→ Activity
Word for word, write out all the entries below, omitting every picture.

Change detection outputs
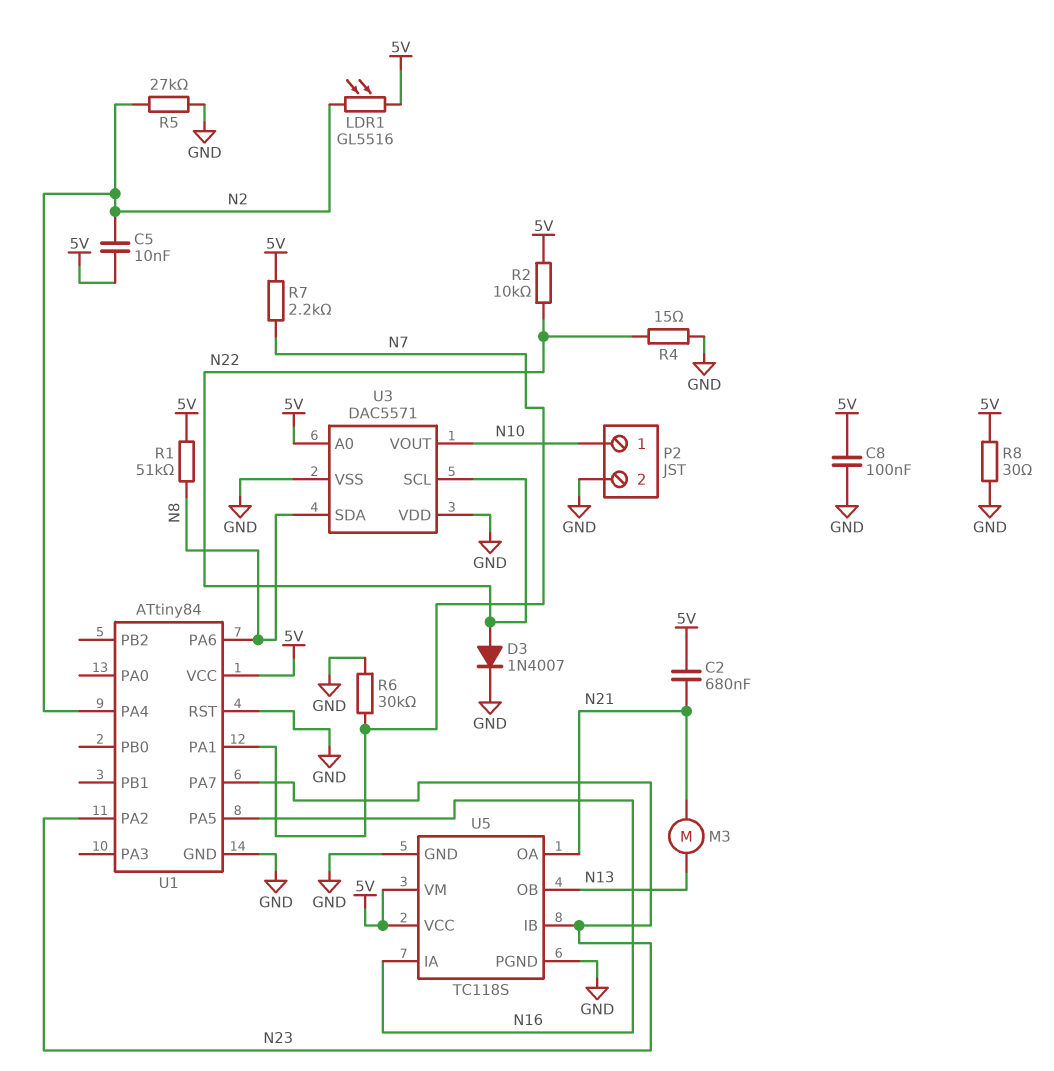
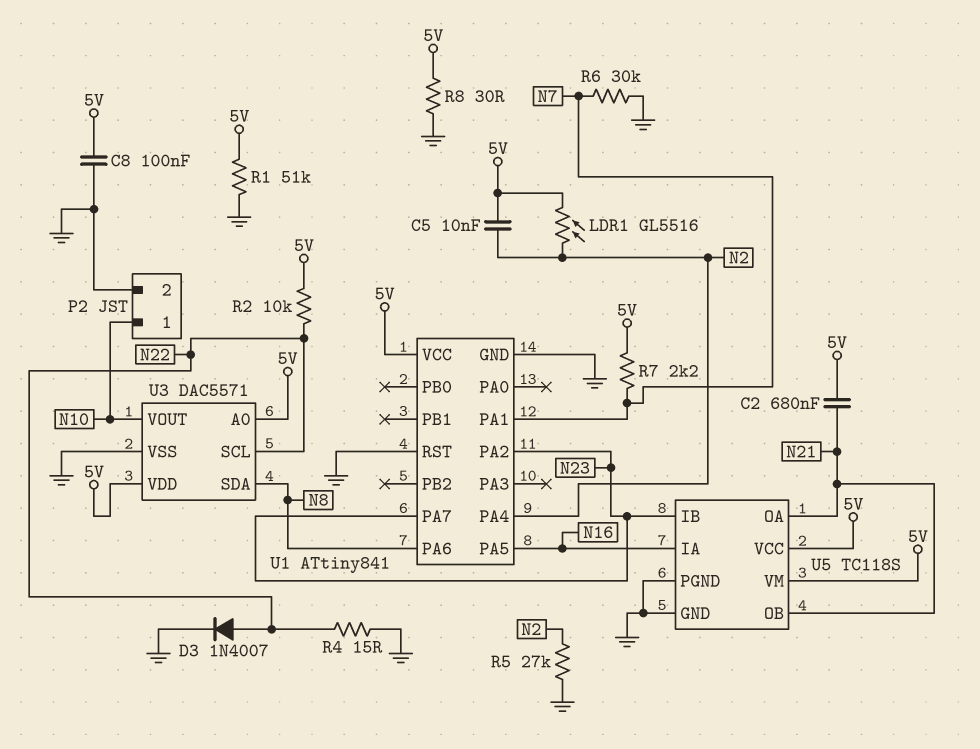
M3: motor (N13, N21) -> none
R1: 51k (5V, N8) -> 51k (5V, GND)
U1: ATtiny84 -> ATtiny841
U3 pin VDD: GND -> 5V
U5 pin OB: N13 -> N21

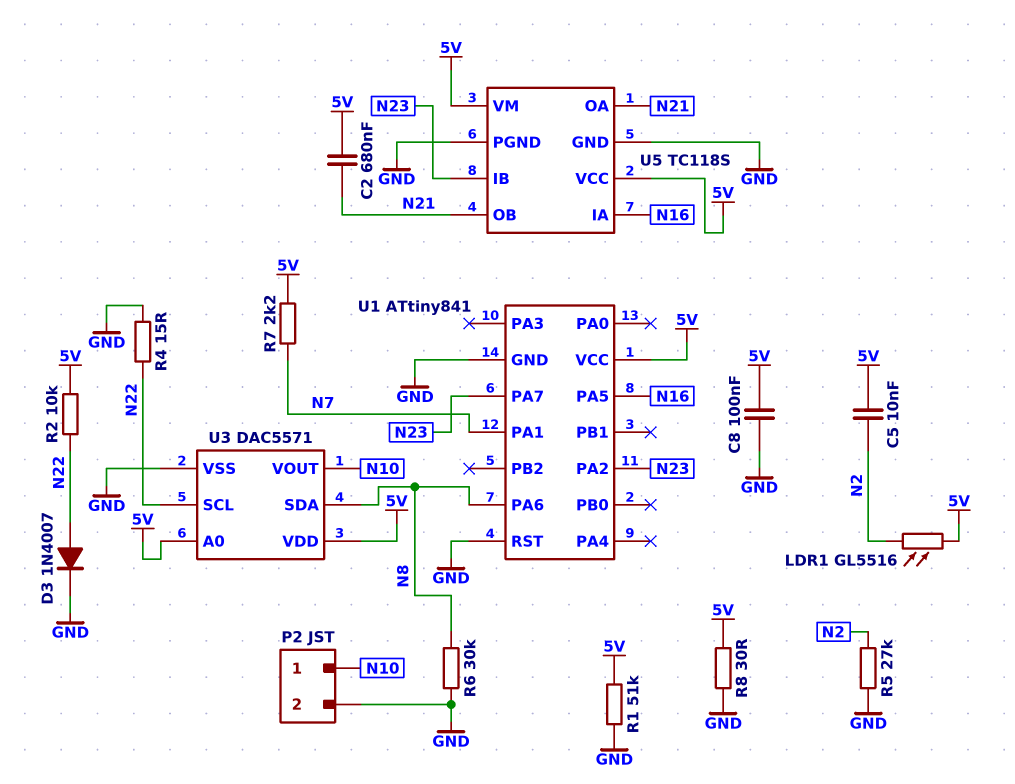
R6: 30k (GND, N7) -> 30k (GND, N8)
U1 pin PA4: N2 -> none

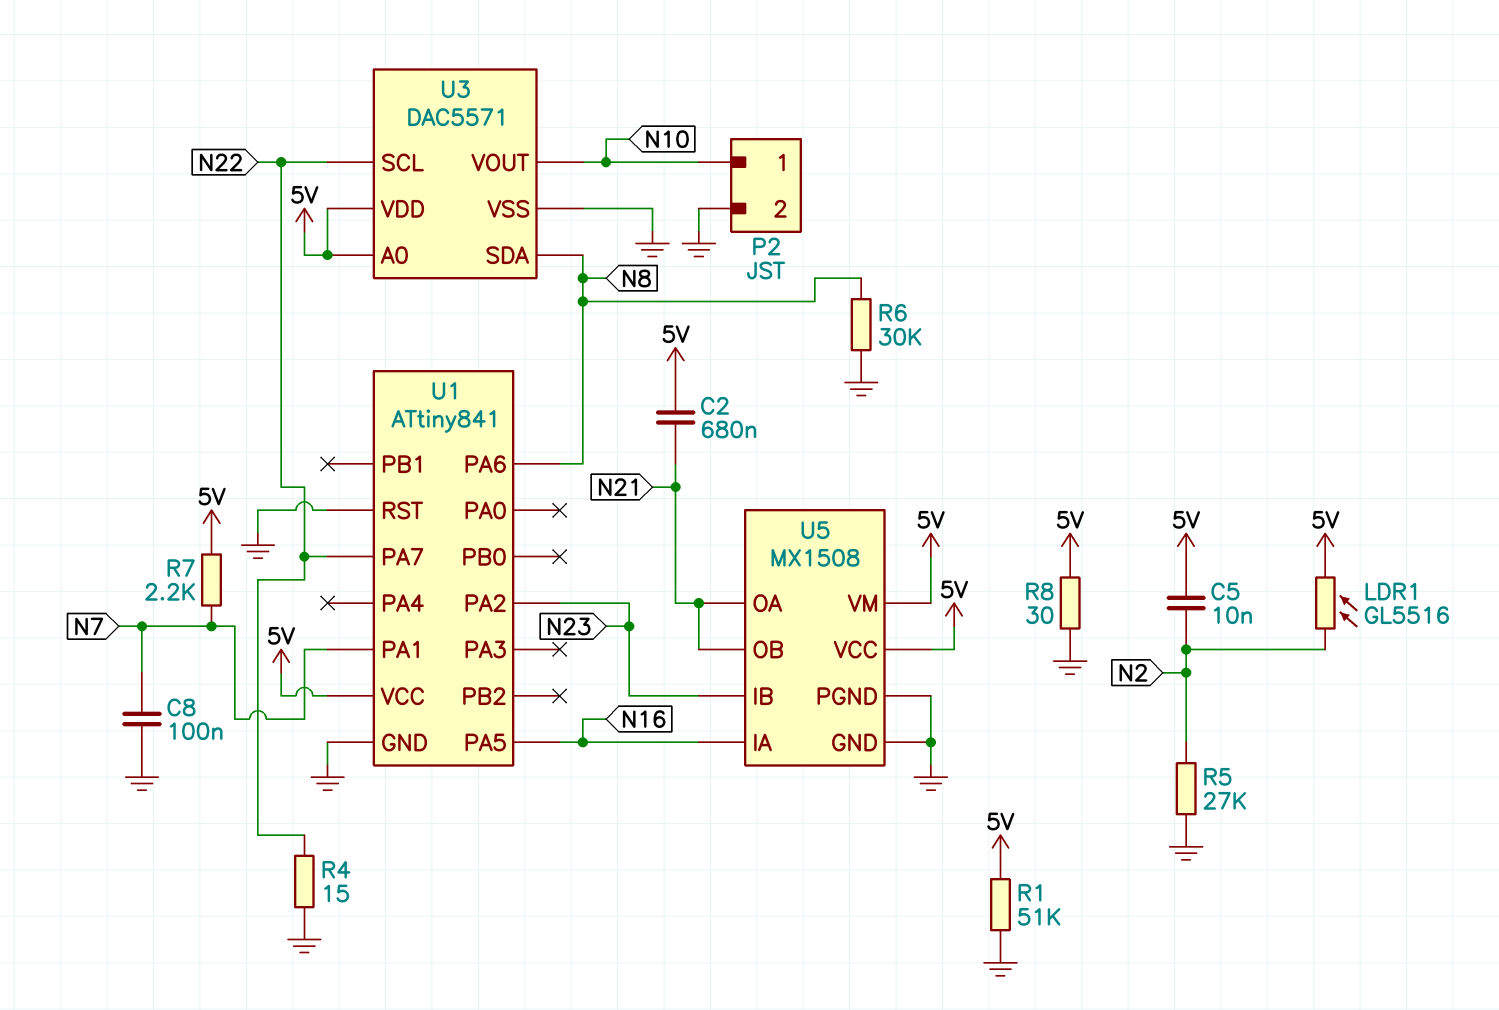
C8: 100nF (5V, GND) -> 100nF (GND, N7)
D3: diode 1N4007 (A N22, K GND) -> none
R2: 10k (5V, N22) -> none
U1 pin PA7: N23 -> N22
U5: TC118S -> MX1508

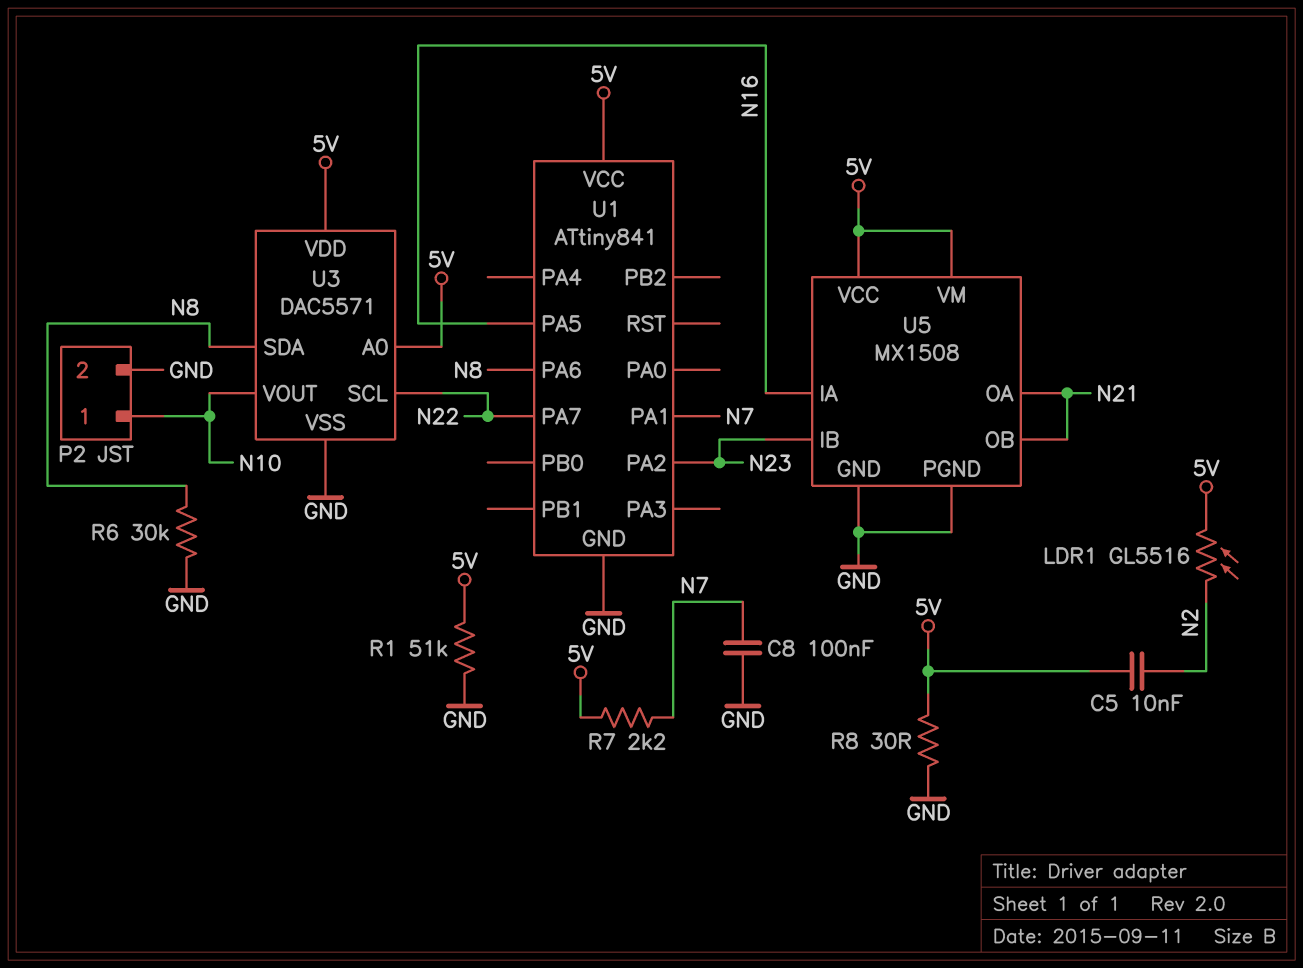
C2: 680nF (5V, N21) -> none
R4: 15 (GND, N22) -> none
R5: 27k (GND, N2) -> none
U1 pin RST: GND -> none

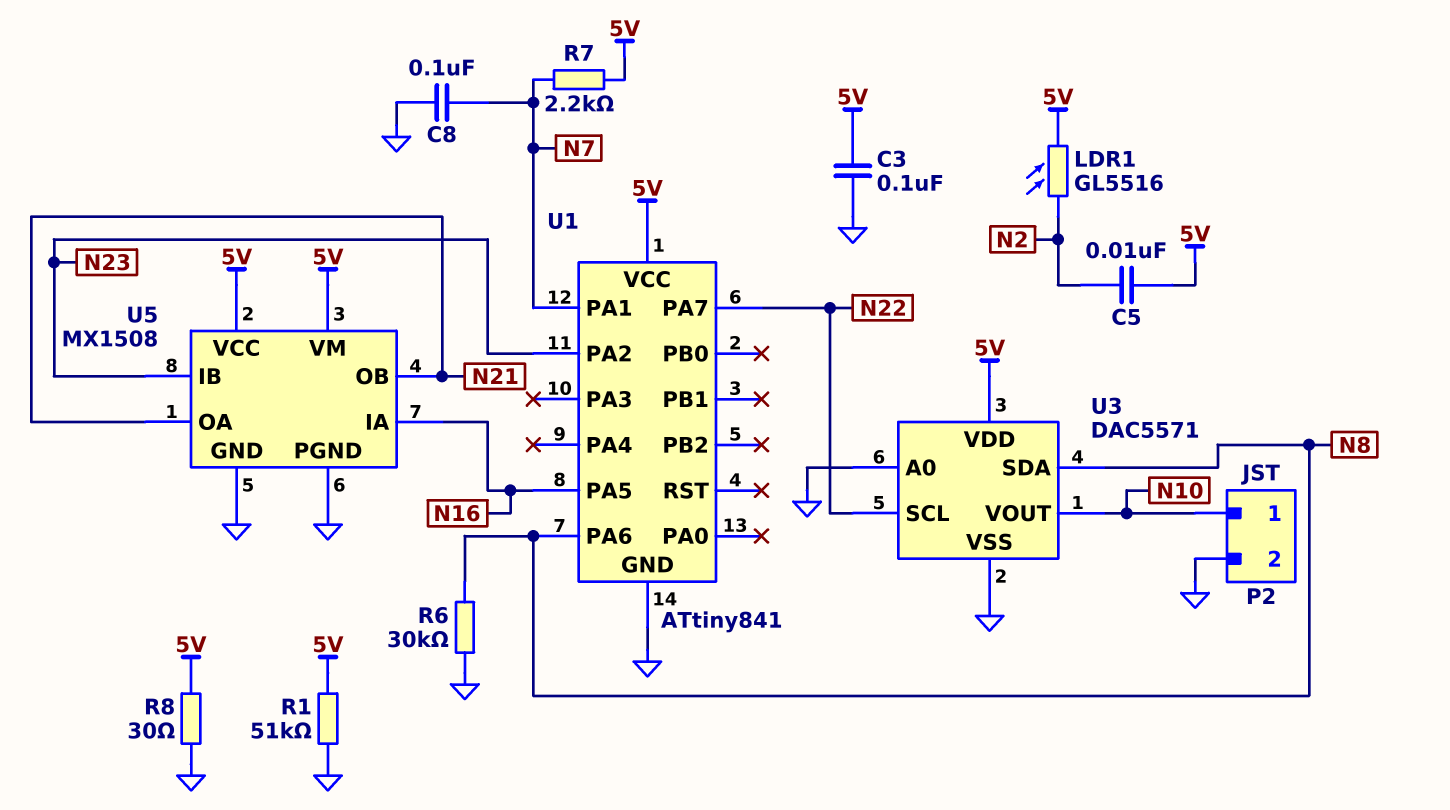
C3: none -> 100nF (5V, GND)
U3 pin A0: 5V -> GND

→ Task answer
M3: motor (N13, N21) -> none
R1: 51k (5V, N8) -> 51k (5V, GND)
U1: ATtiny84 -> ATtiny841
U3 pin VDD: GND -> 5V
U5 pin OB: N13 -> N21

R6: 30k (GND, N7) -> 30k (GND, N8)
U1 pin PA4: N2 -> none

C8: 100nF (5V, GND) -> 100nF (GND, N7)
D3: diode 1N4007 (A N22, K GND) -> none
R2: 10k (5V, N22) -> none
U1 pin PA7: N23 -> N22
U5: TC118S -> MX1508

C2: 680nF (5V, N21) -> none
R4: 15 (GND, N22) -> none
R5: 27k (GND, N2) -> none
U1 pin RST: GND -> none

C3: none -> 100nF (5V, GND)
U3 pin A0: 5V -> GND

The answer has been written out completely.